▶ _Exercise goal_:
Within the entries below, the lines from the one with "LUX pin SDA: A2 -> 2" through the one with "RTC2 pin SQW: D14 -> D27" are to be set down exactly, both ends kept.

※ ※ ※

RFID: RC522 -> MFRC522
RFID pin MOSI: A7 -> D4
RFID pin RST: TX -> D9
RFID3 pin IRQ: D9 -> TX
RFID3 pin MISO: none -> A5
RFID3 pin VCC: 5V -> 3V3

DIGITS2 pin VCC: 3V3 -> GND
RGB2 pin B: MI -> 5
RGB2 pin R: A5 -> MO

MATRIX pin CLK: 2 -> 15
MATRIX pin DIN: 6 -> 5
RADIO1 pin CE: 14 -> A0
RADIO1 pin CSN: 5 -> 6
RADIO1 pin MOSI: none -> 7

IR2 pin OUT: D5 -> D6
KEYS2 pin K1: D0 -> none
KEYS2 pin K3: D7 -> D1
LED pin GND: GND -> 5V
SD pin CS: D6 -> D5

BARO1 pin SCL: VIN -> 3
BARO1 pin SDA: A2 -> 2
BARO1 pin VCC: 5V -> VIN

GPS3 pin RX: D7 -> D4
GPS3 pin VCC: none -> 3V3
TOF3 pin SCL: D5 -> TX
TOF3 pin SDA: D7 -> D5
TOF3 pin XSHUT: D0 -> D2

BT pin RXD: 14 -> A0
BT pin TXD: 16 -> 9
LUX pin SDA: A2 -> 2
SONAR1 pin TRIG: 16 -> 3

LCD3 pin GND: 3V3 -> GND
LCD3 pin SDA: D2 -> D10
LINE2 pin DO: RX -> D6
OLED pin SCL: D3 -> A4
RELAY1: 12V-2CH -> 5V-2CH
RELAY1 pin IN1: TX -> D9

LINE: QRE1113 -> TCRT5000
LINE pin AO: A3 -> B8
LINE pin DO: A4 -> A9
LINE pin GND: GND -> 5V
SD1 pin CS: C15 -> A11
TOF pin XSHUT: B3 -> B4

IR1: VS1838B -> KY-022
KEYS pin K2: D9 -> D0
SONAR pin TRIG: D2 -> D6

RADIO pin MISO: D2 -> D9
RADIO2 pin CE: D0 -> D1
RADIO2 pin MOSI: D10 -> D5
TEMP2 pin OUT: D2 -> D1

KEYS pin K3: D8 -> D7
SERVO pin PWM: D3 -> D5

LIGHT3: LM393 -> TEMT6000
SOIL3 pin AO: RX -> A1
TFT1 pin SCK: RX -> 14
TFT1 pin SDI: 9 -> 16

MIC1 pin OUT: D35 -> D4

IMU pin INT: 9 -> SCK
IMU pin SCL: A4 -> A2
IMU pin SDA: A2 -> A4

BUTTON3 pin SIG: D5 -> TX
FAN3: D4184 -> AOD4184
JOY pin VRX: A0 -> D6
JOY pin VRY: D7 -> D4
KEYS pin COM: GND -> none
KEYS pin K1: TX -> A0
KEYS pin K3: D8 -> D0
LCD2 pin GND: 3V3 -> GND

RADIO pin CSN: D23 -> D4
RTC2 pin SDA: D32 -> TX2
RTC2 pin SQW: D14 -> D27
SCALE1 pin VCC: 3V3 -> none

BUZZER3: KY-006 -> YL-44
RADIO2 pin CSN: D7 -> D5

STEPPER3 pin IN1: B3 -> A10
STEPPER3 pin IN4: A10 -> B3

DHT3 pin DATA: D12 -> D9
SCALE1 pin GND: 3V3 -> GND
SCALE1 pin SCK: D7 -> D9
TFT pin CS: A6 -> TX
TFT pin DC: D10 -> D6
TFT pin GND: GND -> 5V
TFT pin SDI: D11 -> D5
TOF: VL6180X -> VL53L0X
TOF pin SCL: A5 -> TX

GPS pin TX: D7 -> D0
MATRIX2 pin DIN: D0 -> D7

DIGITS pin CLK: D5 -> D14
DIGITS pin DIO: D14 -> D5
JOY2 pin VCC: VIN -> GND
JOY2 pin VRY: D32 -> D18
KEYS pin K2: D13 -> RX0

※ ※ ※

▶ _Response to the task_:
LUX pin SDA: A2 -> 2
SONAR1 pin TRIG: 16 -> 3

LCD3 pin GND: 3V3 -> GND
LCD3 pin SDA: D2 -> D10
LINE2 pin DO: RX -> D6
OLED pin SCL: D3 -> A4
RELAY1: 12V-2CH -> 5V-2CH
RELAY1 pin IN1: TX -> D9

LINE: QRE1113 -> TCRT5000
LINE pin AO: A3 -> B8
LINE pin DO: A4 -> A9
LINE pin GND: GND -> 5V
SD1 pin CS: C15 -> A11
TOF pin XSHUT: B3 -> B4

IR1: VS1838B -> KY-022
KEYS pin K2: D9 -> D0
SONAR pin TRIG: D2 -> D6

RADIO pin MISO: D2 -> D9
RADIO2 pin CE: D0 -> D1
RADIO2 pin MOSI: D10 -> D5
TEMP2 pin OUT: D2 -> D1

KEYS pin K3: D8 -> D7
SERVO pin PWM: D3 -> D5

LIGHT3: LM393 -> TEMT6000
SOIL3 pin AO: RX -> A1
TFT1 pin SCK: RX -> 14
TFT1 pin SDI: 9 -> 16

MIC1 pin OUT: D35 -> D4

IMU pin INT: 9 -> SCK
IMU pin SCL: A4 -> A2
IMU pin SDA: A2 -> A4

BUTTON3 pin SIG: D5 -> TX
FAN3: D4184 -> AOD4184
JOY pin VRX: A0 -> D6
JOY pin VRY: D7 -> D4
KEYS pin COM: GND -> none
KEYS pin K1: TX -> A0
KEYS pin K3: D8 -> D0
LCD2 pin GND: 3V3 -> GND

RADIO pin CSN: D23 -> D4
RTC2 pin SDA: D32 -> TX2
RTC2 pin SQW: D14 -> D27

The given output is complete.